-- Records from a dataset --
== Segment start ==

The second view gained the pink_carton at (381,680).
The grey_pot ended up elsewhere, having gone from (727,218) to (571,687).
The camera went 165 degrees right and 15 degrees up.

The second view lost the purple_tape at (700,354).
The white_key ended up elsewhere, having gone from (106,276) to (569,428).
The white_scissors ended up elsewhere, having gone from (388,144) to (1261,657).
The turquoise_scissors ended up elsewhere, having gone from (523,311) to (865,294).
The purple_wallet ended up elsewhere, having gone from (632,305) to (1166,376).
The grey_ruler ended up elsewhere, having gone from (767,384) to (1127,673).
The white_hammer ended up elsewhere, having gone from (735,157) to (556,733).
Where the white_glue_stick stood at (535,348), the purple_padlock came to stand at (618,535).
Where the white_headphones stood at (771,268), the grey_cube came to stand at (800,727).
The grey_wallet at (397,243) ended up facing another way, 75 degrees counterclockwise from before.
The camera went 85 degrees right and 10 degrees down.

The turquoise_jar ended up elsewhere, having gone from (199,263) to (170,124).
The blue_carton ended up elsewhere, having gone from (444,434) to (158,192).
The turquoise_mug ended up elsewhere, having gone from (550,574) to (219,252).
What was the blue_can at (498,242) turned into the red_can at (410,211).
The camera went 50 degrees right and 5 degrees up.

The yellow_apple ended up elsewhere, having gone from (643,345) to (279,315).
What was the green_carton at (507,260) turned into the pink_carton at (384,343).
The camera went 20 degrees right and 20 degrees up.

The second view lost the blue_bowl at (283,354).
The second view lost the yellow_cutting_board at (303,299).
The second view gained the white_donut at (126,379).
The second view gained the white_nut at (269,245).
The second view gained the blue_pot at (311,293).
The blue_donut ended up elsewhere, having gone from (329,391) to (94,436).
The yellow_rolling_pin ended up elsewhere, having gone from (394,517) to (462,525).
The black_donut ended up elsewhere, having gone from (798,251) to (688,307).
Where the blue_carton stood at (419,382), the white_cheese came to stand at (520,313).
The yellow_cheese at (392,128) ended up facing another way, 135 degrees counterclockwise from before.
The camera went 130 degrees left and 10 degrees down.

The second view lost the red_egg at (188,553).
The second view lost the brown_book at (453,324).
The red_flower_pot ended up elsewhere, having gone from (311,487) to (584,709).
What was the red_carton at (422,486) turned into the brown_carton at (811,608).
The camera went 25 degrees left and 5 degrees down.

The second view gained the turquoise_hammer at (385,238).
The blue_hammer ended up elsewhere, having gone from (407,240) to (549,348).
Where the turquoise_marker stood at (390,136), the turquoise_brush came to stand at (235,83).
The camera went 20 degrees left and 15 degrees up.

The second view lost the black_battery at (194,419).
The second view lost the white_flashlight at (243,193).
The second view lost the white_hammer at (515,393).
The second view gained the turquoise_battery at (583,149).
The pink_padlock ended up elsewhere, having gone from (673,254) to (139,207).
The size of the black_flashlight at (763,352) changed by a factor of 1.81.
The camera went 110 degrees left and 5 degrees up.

== Segment end ==

-- WORK TO BE COMPLETED --
Look above for every line with the word "What" and copy it.

-- EXERCISE SOLUTION --
What was the blue_can at (498,242) turned into the red_can at (410,211).
What was the green_carton at (507,260) turned into the pink_carton at (384,343).
What was the red_carton at (422,486) turned into the brown_carton at (811,608).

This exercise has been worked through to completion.